(Difference listings)
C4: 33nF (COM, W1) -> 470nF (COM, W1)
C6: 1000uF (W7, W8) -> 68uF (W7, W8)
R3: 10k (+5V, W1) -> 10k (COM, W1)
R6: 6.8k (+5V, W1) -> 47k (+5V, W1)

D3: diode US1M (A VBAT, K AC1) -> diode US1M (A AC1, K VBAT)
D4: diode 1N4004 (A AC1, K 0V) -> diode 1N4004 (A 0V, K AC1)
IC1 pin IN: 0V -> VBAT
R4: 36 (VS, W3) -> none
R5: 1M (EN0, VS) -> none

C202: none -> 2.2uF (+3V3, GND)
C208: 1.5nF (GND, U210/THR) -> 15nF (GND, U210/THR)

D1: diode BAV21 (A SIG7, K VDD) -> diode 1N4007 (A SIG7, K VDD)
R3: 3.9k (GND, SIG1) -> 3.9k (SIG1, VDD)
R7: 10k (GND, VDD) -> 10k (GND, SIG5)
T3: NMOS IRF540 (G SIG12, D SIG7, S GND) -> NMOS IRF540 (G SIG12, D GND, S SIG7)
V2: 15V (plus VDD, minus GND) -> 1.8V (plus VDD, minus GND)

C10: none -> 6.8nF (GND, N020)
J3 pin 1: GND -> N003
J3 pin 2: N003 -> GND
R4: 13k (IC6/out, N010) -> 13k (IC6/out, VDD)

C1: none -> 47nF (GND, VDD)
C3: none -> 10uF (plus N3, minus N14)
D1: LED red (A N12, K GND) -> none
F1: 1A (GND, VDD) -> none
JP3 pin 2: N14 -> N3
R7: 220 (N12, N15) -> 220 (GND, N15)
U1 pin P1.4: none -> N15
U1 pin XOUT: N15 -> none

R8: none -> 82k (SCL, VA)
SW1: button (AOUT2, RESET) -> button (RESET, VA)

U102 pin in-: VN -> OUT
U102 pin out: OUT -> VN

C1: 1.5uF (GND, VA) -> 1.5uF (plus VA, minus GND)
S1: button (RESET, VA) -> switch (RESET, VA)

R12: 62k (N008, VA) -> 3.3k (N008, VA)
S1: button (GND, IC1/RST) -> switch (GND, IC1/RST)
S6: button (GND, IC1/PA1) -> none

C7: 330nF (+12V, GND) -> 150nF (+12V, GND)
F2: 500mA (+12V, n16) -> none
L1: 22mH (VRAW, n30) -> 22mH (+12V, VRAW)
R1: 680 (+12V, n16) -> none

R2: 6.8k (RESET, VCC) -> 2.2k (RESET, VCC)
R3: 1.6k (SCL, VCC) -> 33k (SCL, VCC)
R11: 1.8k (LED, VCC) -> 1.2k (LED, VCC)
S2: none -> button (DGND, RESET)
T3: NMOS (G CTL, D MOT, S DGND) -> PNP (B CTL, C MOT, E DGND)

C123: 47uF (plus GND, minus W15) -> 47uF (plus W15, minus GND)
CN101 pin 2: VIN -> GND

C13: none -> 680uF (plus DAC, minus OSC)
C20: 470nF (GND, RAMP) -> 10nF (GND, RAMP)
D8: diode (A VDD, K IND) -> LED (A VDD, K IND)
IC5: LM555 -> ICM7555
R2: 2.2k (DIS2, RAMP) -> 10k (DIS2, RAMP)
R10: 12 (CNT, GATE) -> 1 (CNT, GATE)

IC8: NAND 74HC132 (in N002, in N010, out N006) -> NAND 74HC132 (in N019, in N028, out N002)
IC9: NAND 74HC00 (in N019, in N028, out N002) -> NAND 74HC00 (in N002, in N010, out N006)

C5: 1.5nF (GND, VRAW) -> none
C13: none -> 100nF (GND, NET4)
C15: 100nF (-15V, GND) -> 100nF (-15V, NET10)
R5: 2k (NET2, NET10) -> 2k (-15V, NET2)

» **Exercise objective**: Only the lines from the one containing "R10: 12 (CNT, GATE) -> 1 (CNT, GATE)" through the last line of the entries above should be copied, exactly as written.

» **Written response**:
R10: 12 (CNT, GATE) -> 1 (CNT, GATE)

IC8: NAND 74HC132 (in N002, in N010, out N006) -> NAND 74HC132 (in N019, in N028, out N002)
IC9: NAND 74HC00 (in N019, in N028, out N002) -> NAND 74HC00 (in N002, in N010, out N006)

C5: 1.5nF (GND, VRAW) -> none
C13: none -> 100nF (GND, NET4)
C15: 100nF (-15V, GND) -> 100nF (-15V, NET10)
R5: 2k (NET2, NET10) -> 2k (-15V, NET2)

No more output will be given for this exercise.